What this task involves:
When you reach the line containing "SW1: button (GND, n16) -> switch (GND, n16)", begin reproducing the lines exactly and continue through the end of the listing, leaving out the pictures.

Excerpted records:
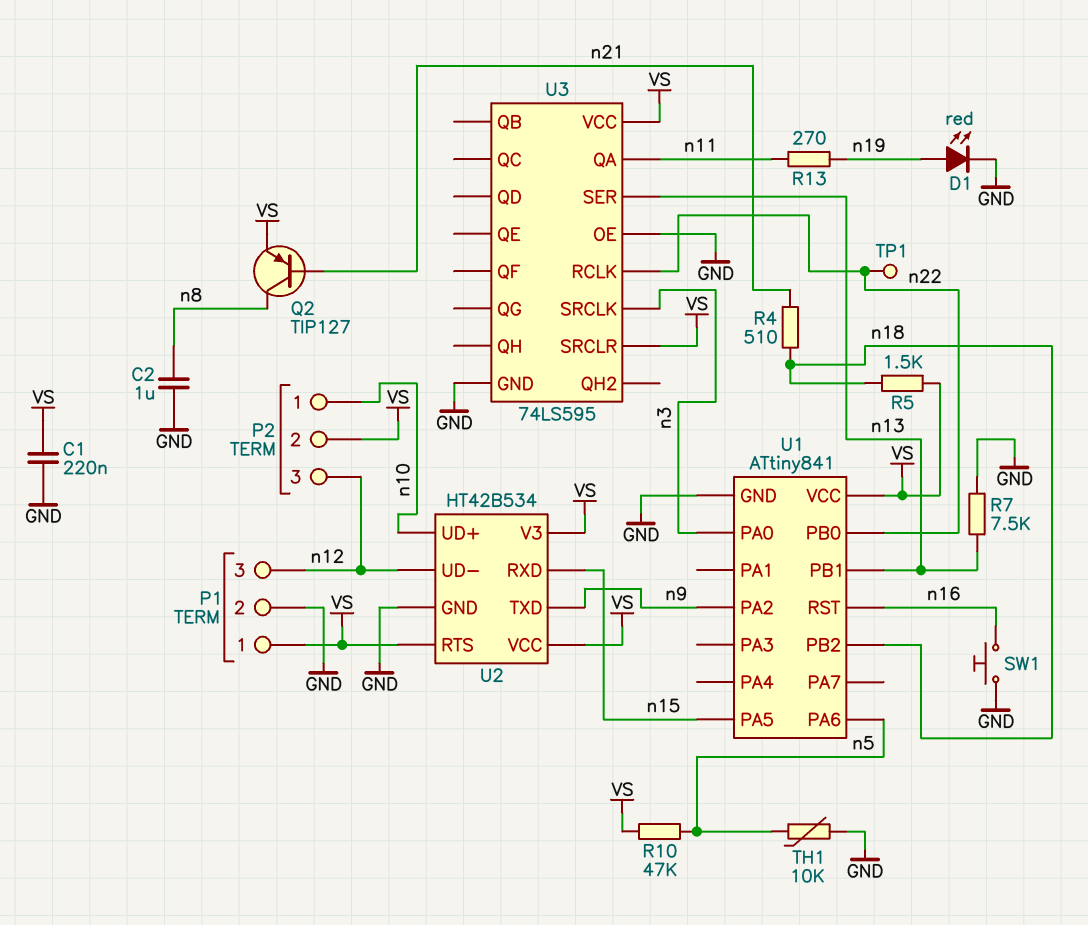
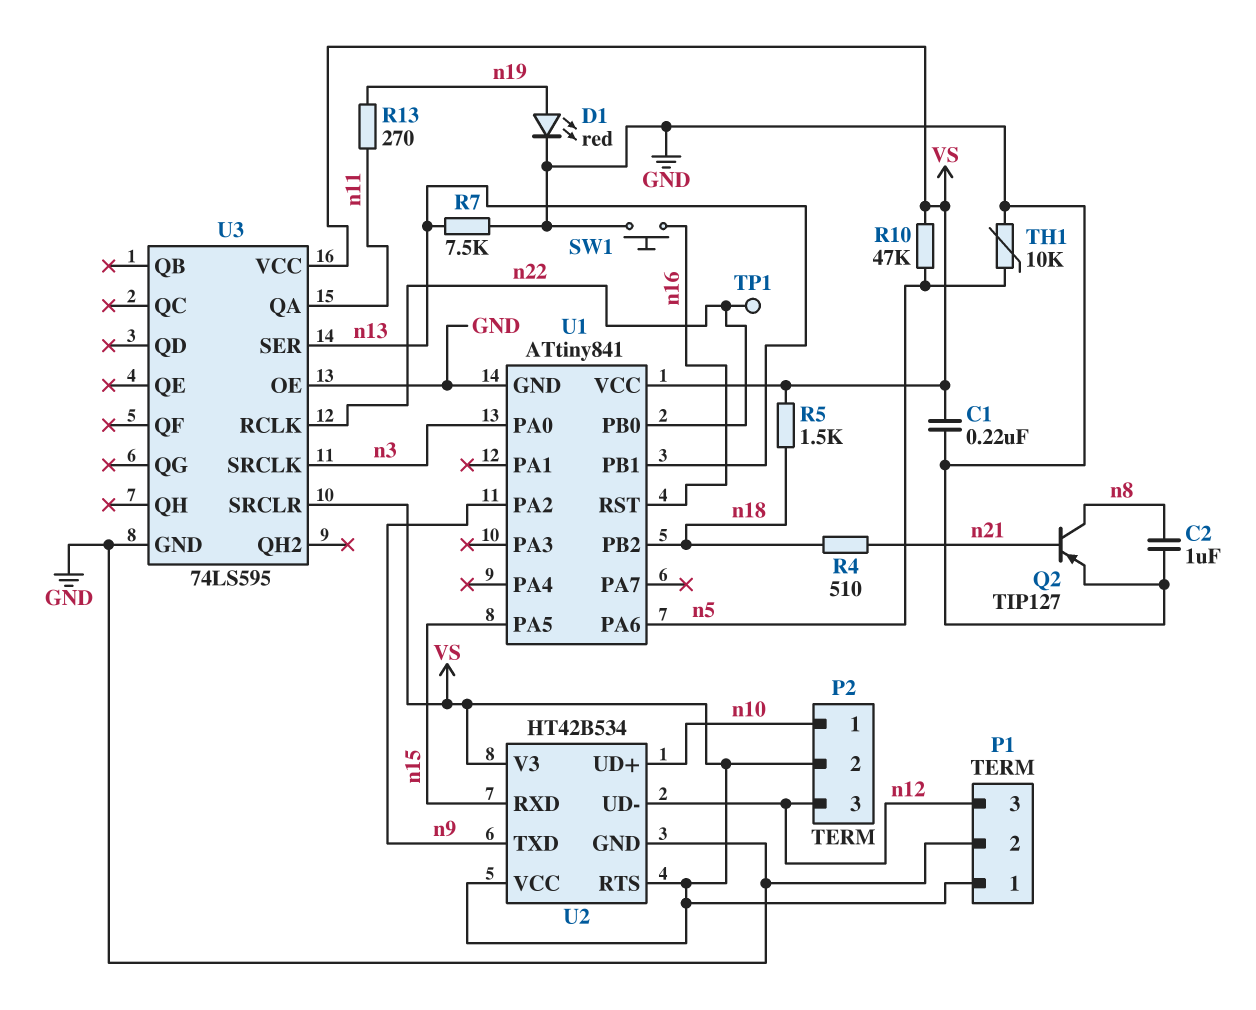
Q2: PNP TIP127 (B n21, C n8, E VS) -> PNP TIP127 (B n21, C n8, E GND)

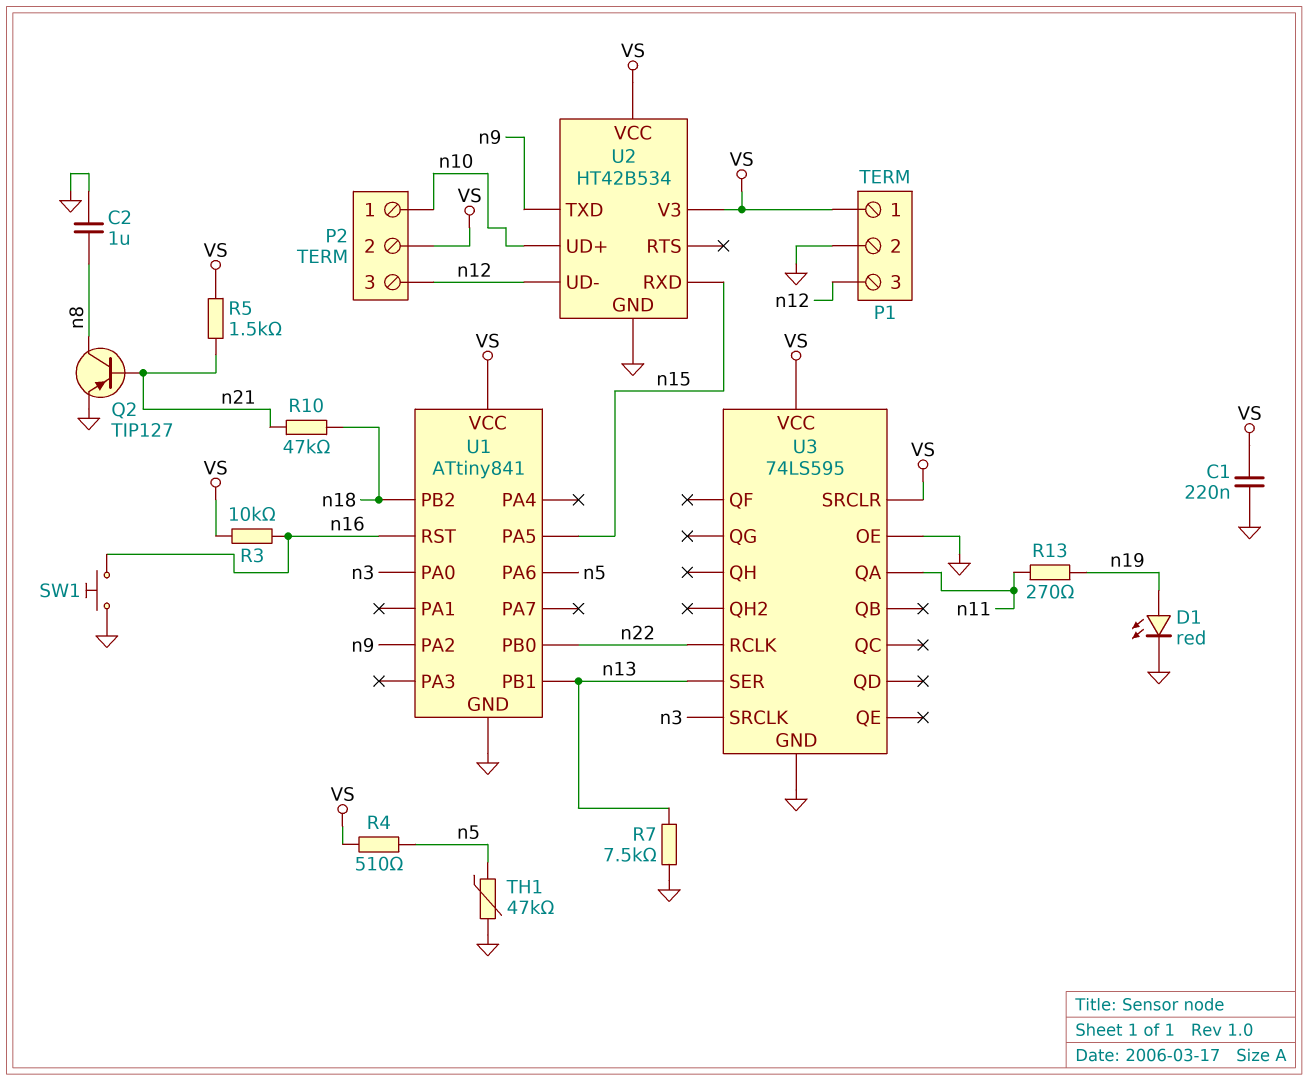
R3: none -> 10k (VS, n16)
R4: 510 (n18, n21) -> 510 (VS, n5)
R5: 1.5k (VS, n18) -> 1.5k (VS, n21)
R10: 47k (VS, n5) -> 47k (n18, n21)
TH1: 10k (GND, n5) -> 47k (GND, n5)
TP1: test point (n22) -> none
U2 pin RTS: VS -> none

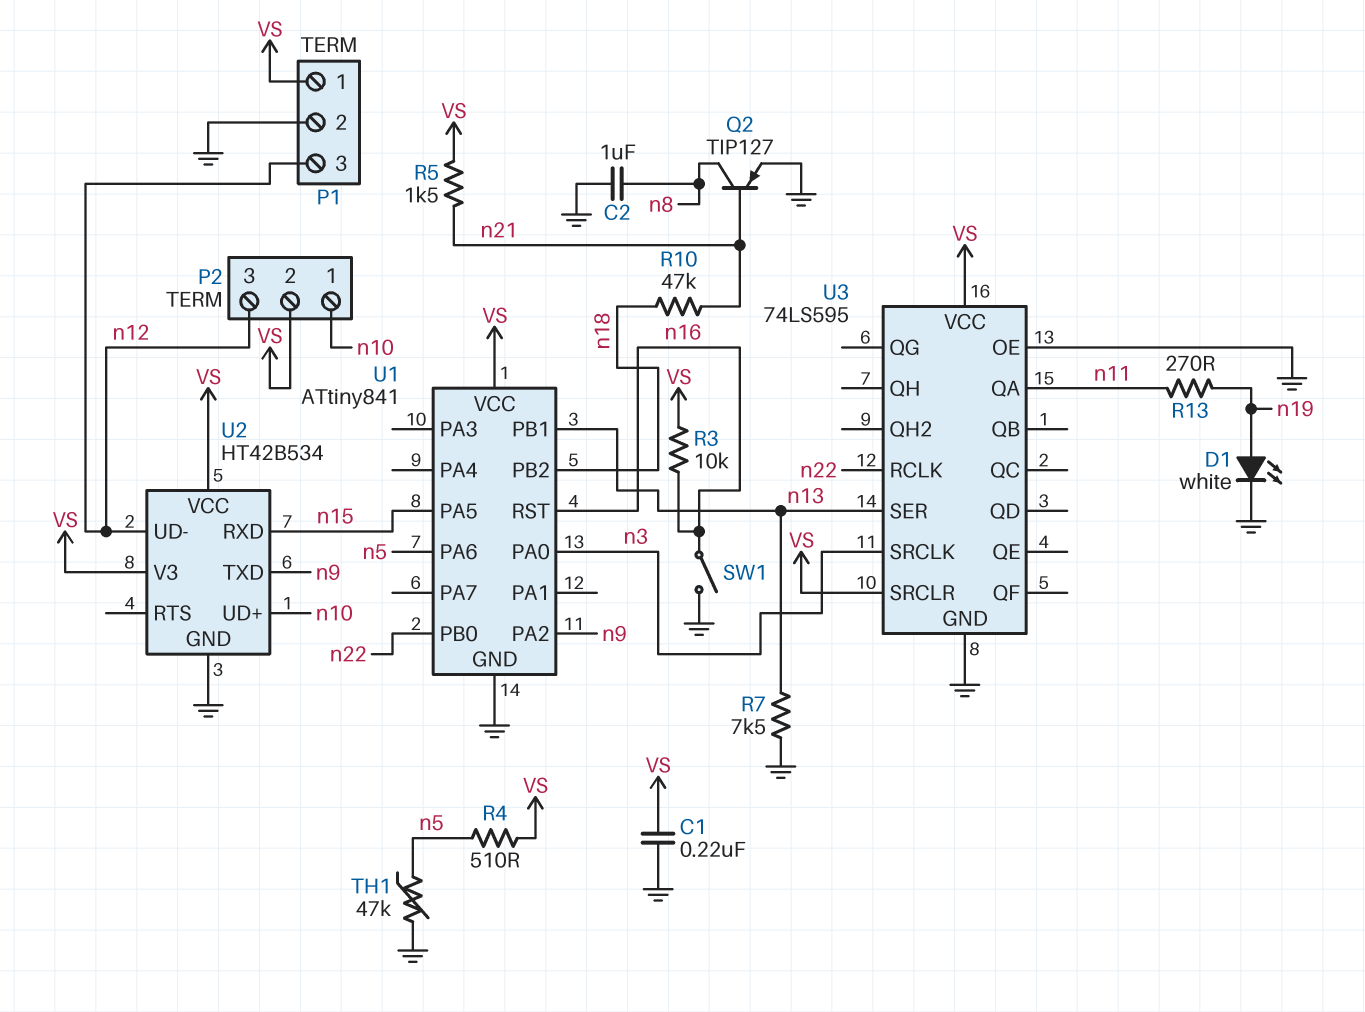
D1: LED red (A n19, K GND) -> LED white (A n19, K GND)
SW1: button (GND, n16) -> switch (GND, n16)

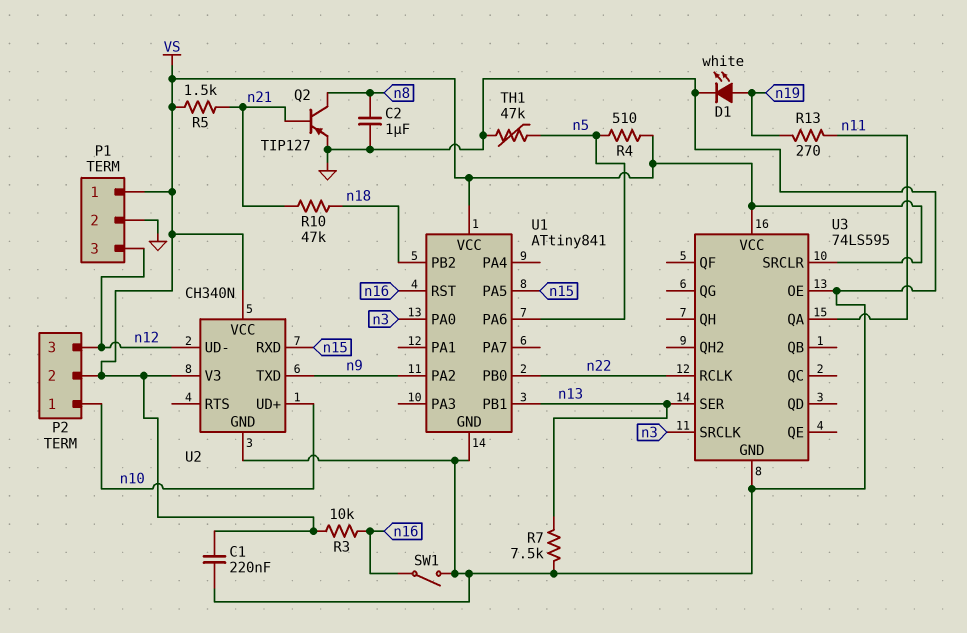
U2: HT42B534 -> CH340N

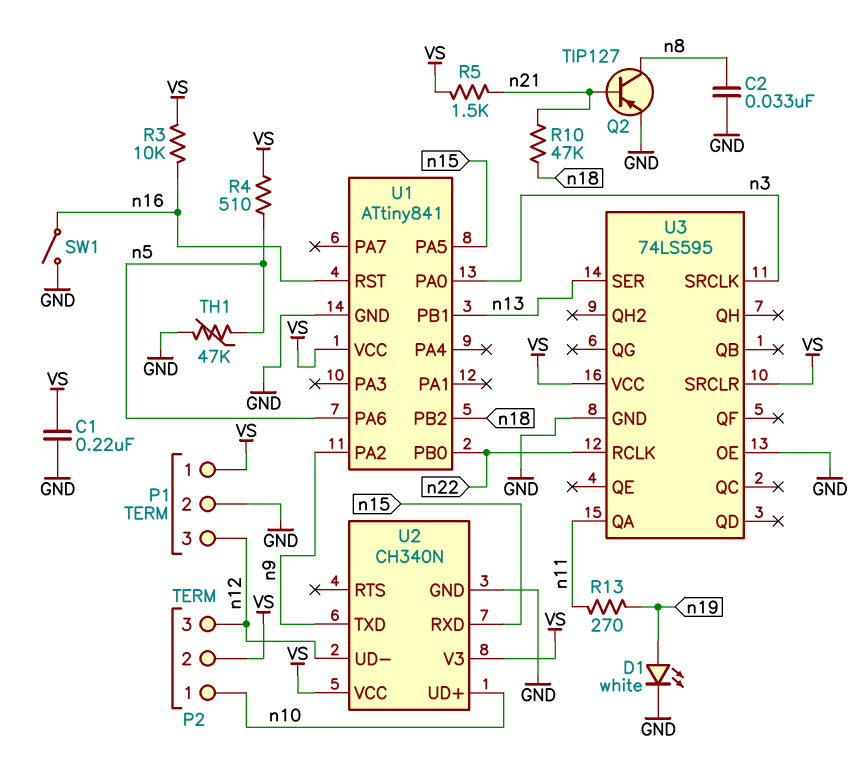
C2: 1uF (GND, n8) -> 33nF (GND, n8)
R7: 7.5k (GND, n13) -> none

Solution to the exercise:
SW1: button (GND, n16) -> switch (GND, n16)

U2: HT42B534 -> CH340N

C2: 1uF (GND, n8) -> 33nF (GND, n8)
R7: 7.5k (GND, n13) -> none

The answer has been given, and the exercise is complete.